**EXERCISE DATA**:

● ● ● ● ● ● ●

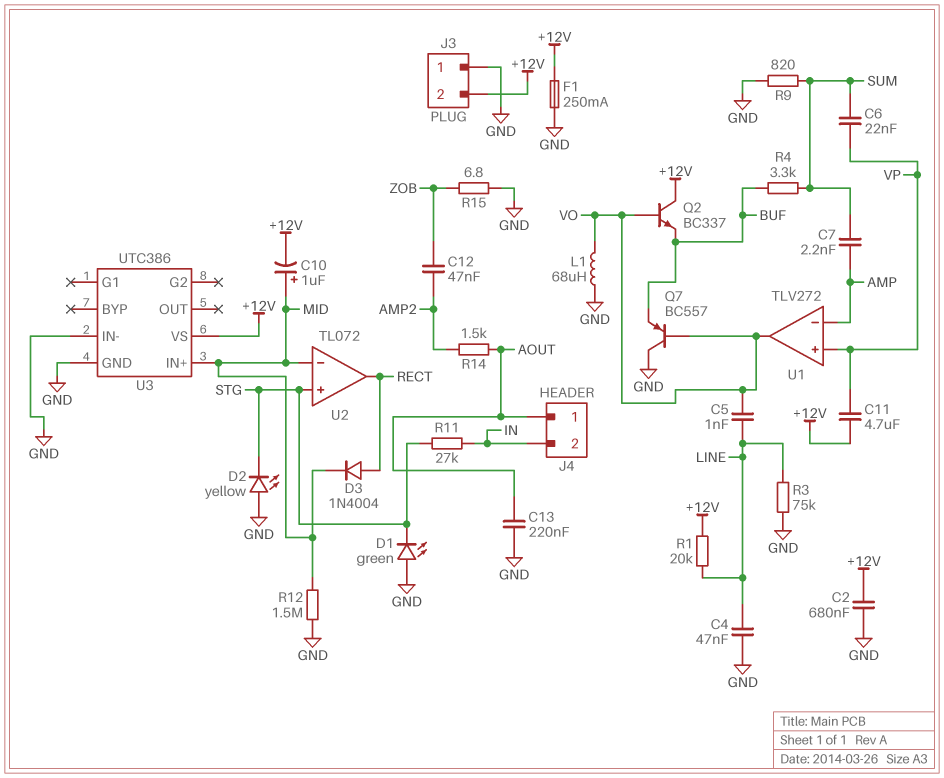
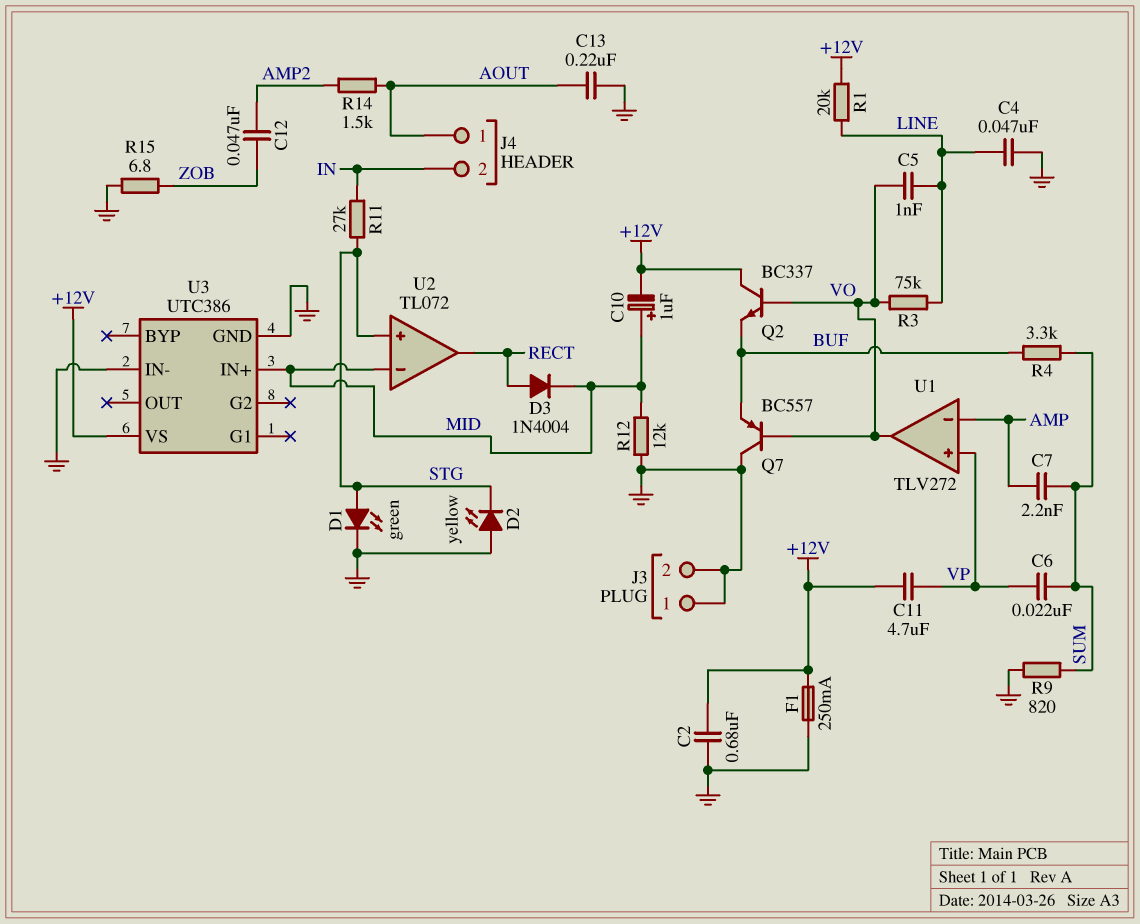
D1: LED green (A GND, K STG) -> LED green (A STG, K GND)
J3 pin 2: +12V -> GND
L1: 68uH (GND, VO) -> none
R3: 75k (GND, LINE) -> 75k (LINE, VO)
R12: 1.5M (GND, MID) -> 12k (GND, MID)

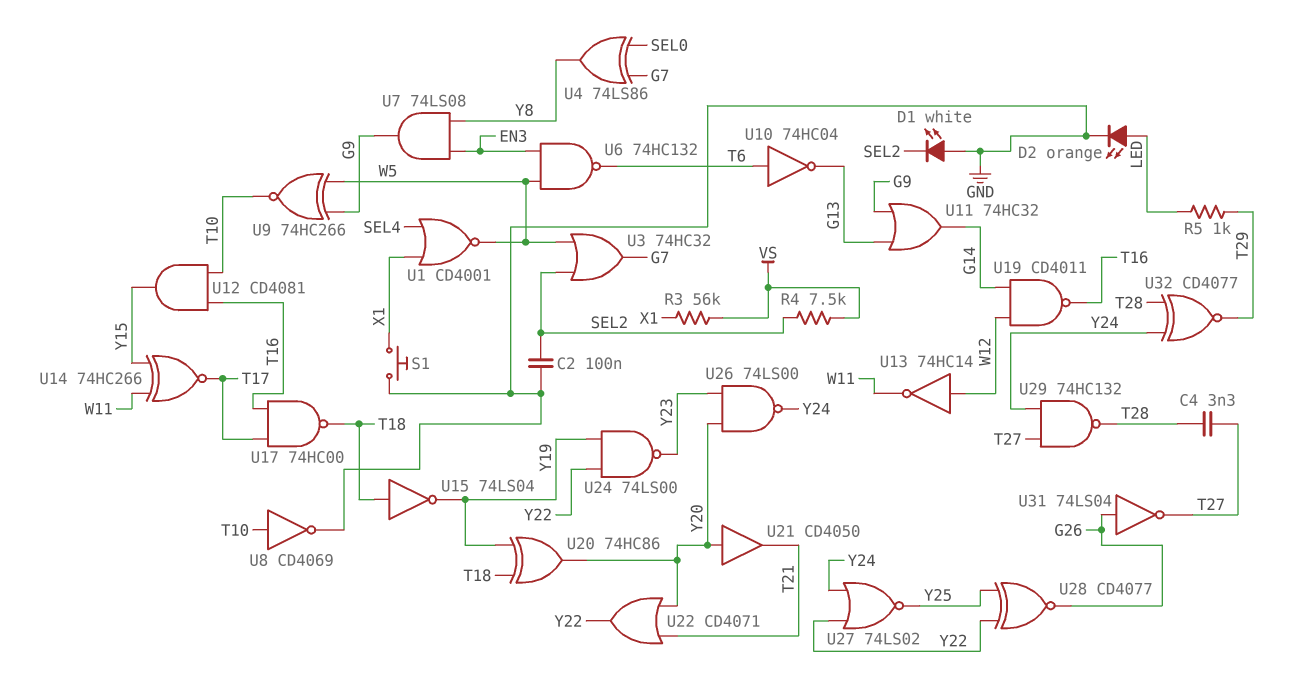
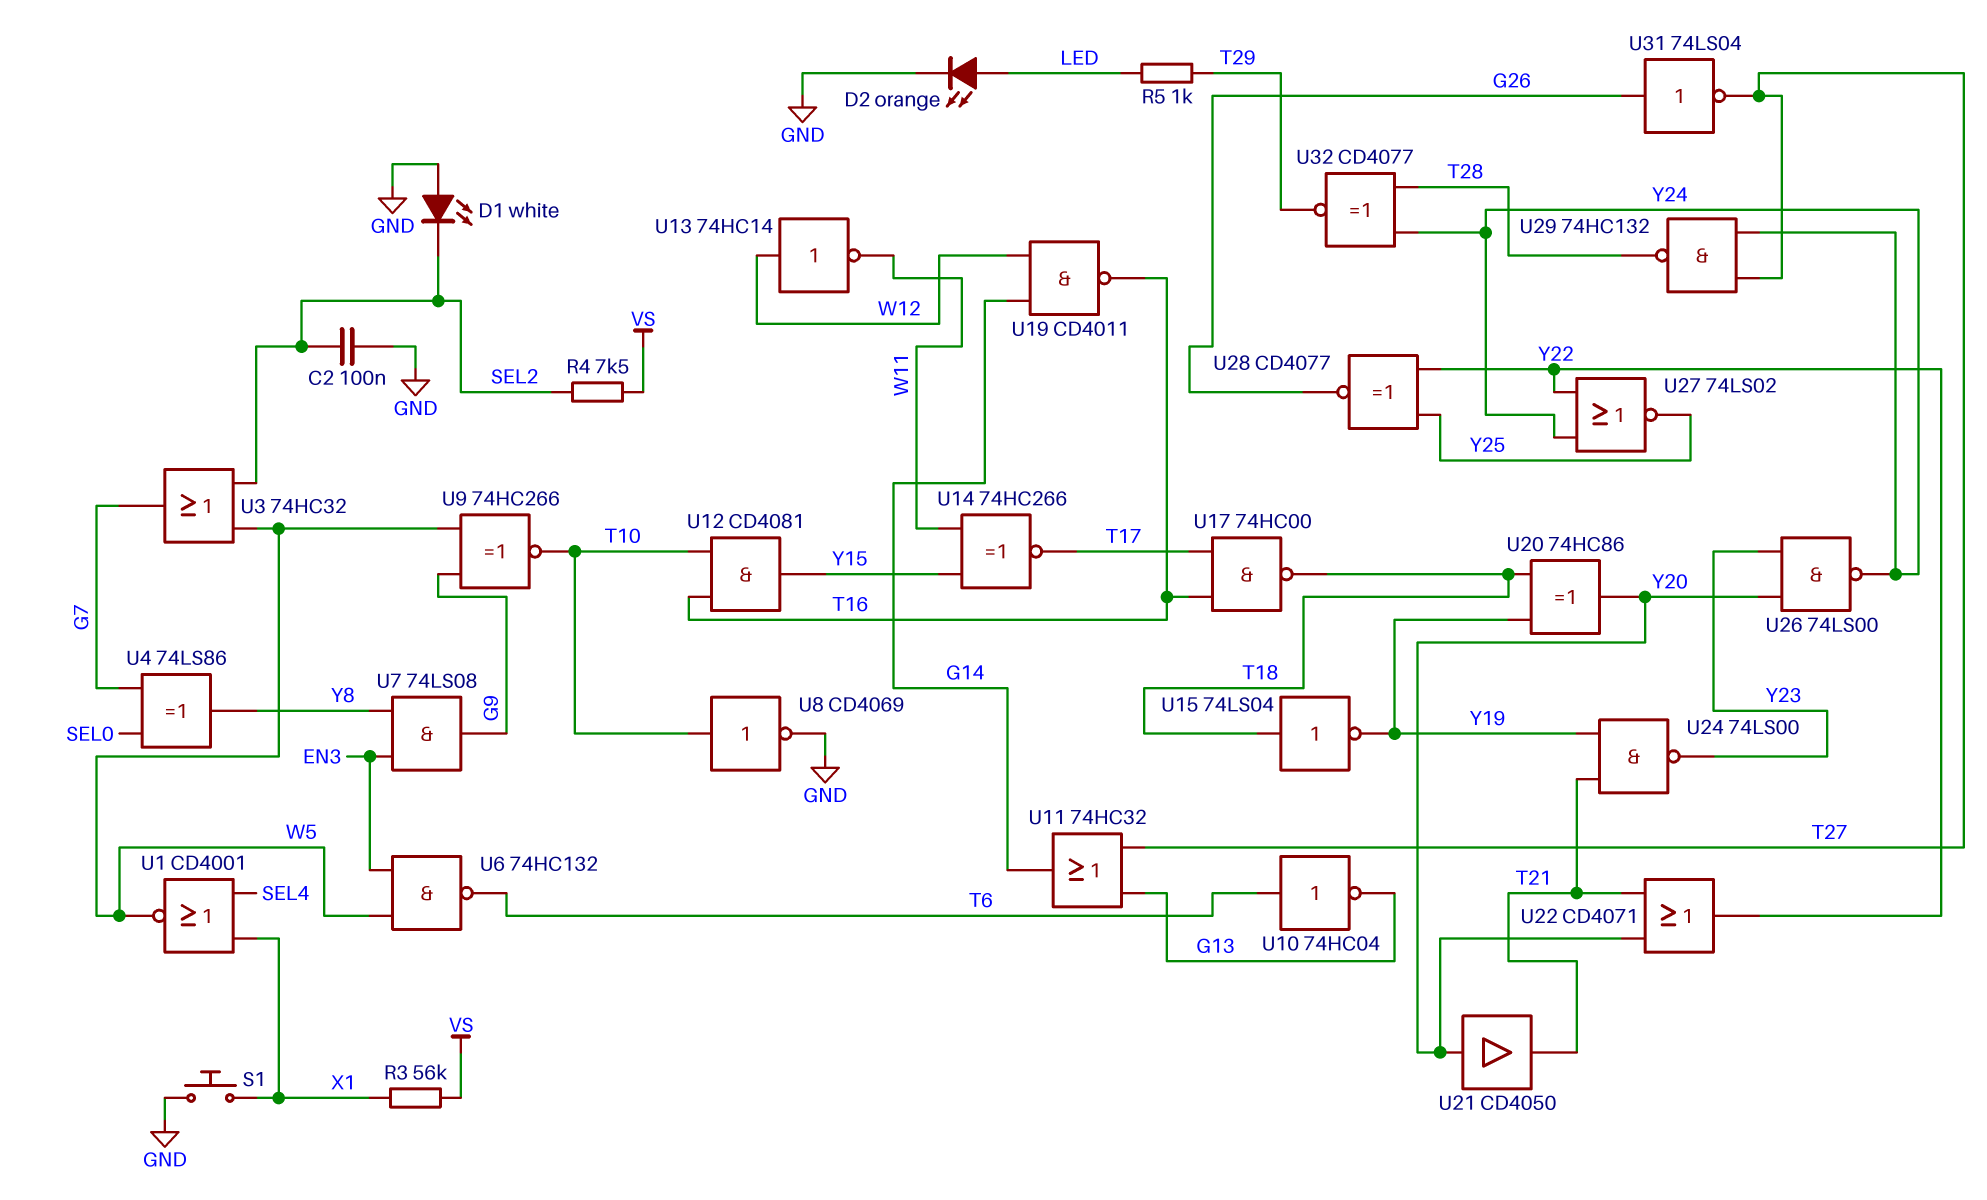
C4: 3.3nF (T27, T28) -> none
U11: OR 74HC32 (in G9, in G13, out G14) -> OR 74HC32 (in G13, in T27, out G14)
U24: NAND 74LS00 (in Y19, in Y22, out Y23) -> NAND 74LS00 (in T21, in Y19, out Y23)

● ● ● ● ● ● ●

**YOUR INSTRUCTIONS**: Leave out the pictures and reproduce the rest of the listing exactly.

**WORKED SOLUTION**:
D1: LED green (A GND, K STG) -> LED green (A STG, K GND)
J3 pin 2: +12V -> GND
L1: 68uH (GND, VO) -> none
R3: 75k (GND, LINE) -> 75k (LINE, VO)
R12: 1.5M (GND, MID) -> 12k (GND, MID)

C4: 3.3nF (T27, T28) -> none
U11: OR 74HC32 (in G9, in G13, out G14) -> OR 74HC32 (in G13, in T27, out G14)
U24: NAND 74LS00 (in Y19, in Y22, out Y23) -> NAND 74LS00 (in T21, in Y19, out Y23)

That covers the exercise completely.